▶ Directions
Search the material for the string "turquoise", then return every line where it is found.

▶ Task material
# # # # # # #

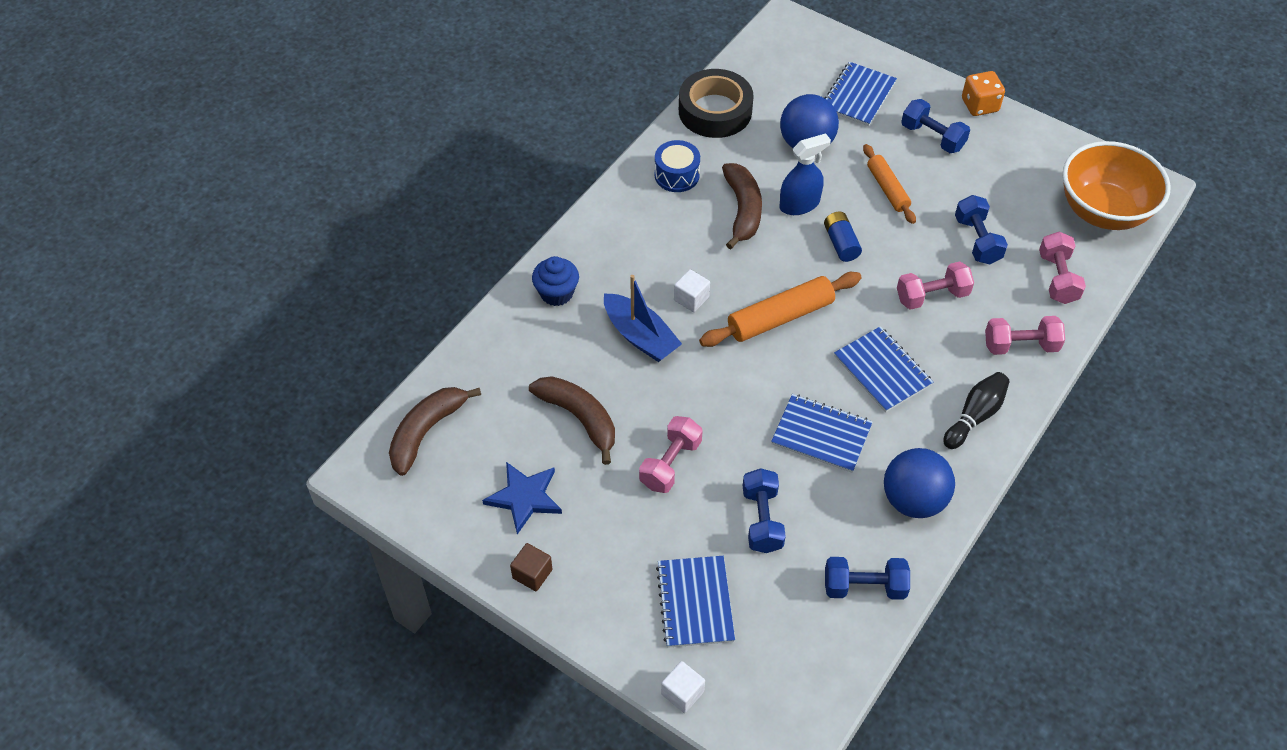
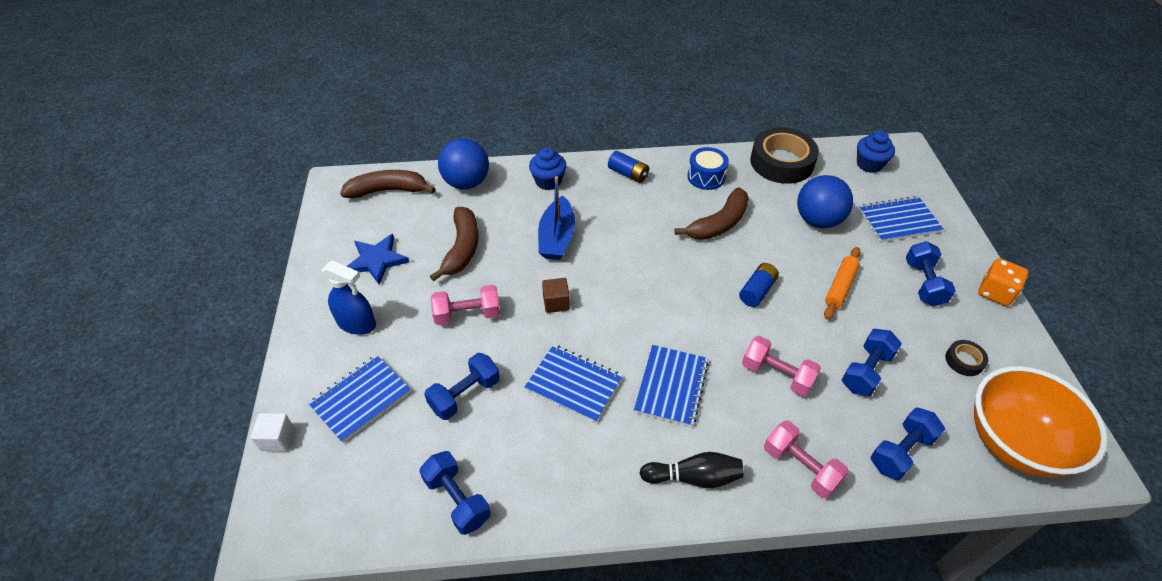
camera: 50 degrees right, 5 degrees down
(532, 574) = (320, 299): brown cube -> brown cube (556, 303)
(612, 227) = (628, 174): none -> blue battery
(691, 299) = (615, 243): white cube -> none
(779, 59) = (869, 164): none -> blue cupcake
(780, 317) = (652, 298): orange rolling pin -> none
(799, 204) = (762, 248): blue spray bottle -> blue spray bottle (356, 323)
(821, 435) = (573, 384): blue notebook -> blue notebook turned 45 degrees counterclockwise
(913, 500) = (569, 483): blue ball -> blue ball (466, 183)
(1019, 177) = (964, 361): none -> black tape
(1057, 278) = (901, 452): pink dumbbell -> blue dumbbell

# # # # # # #

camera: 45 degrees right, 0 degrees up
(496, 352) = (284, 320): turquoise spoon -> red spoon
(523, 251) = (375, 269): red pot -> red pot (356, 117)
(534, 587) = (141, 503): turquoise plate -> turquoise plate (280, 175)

# # # # # # #

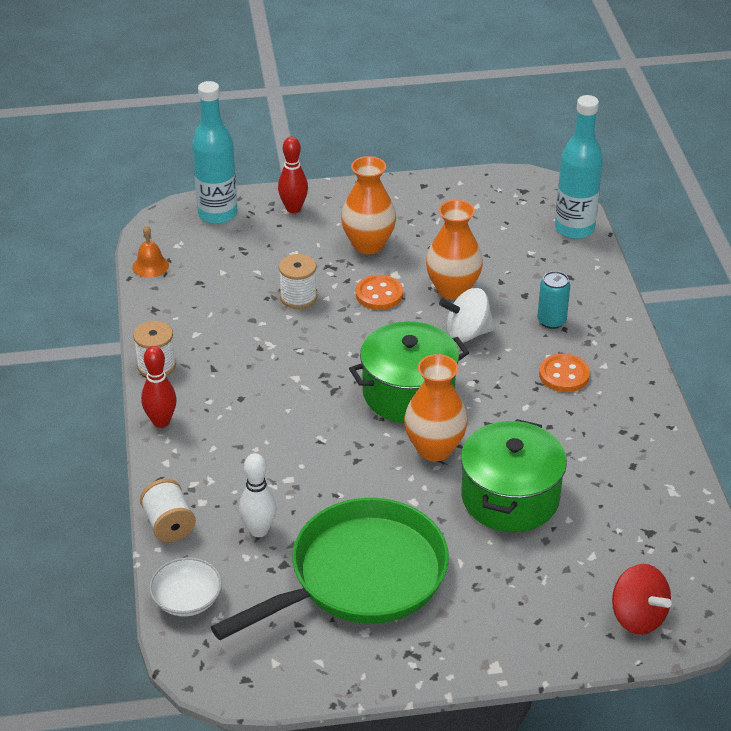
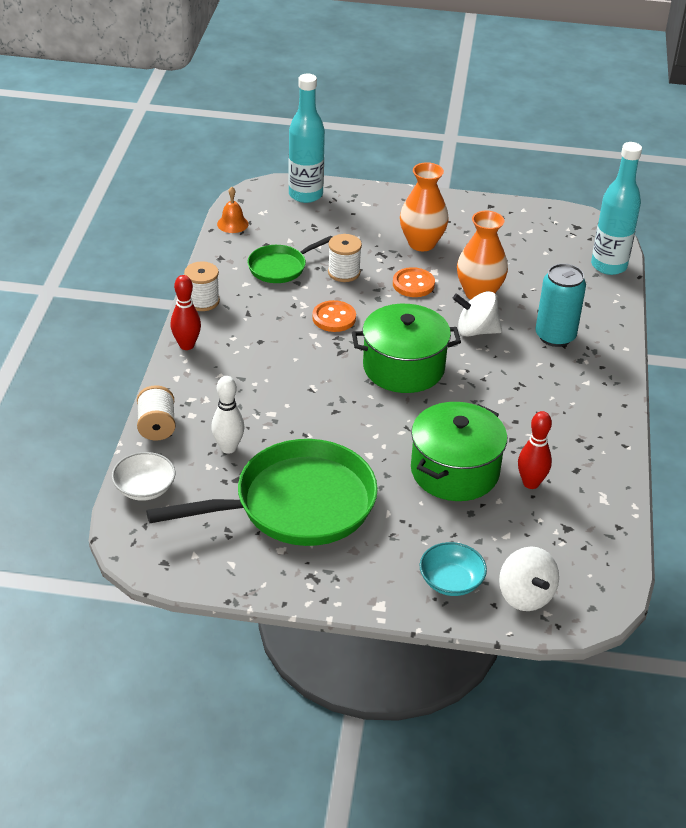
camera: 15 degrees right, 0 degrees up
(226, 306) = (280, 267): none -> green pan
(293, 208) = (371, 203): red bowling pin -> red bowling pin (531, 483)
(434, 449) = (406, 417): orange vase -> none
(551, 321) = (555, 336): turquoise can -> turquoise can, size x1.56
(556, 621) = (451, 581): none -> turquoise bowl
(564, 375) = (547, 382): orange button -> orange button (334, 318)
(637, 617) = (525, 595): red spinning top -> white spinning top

# # # # # # #

▶ Response area
(496, 352) = (284, 320): turquoise spoon -> red spoon
(534, 587) = (141, 503): turquoise plate -> turquoise plate (280, 175)
(551, 321) = (555, 336): turquoise can -> turquoise can, size x1.56
(556, 621) = (451, 581): none -> turquoise bowl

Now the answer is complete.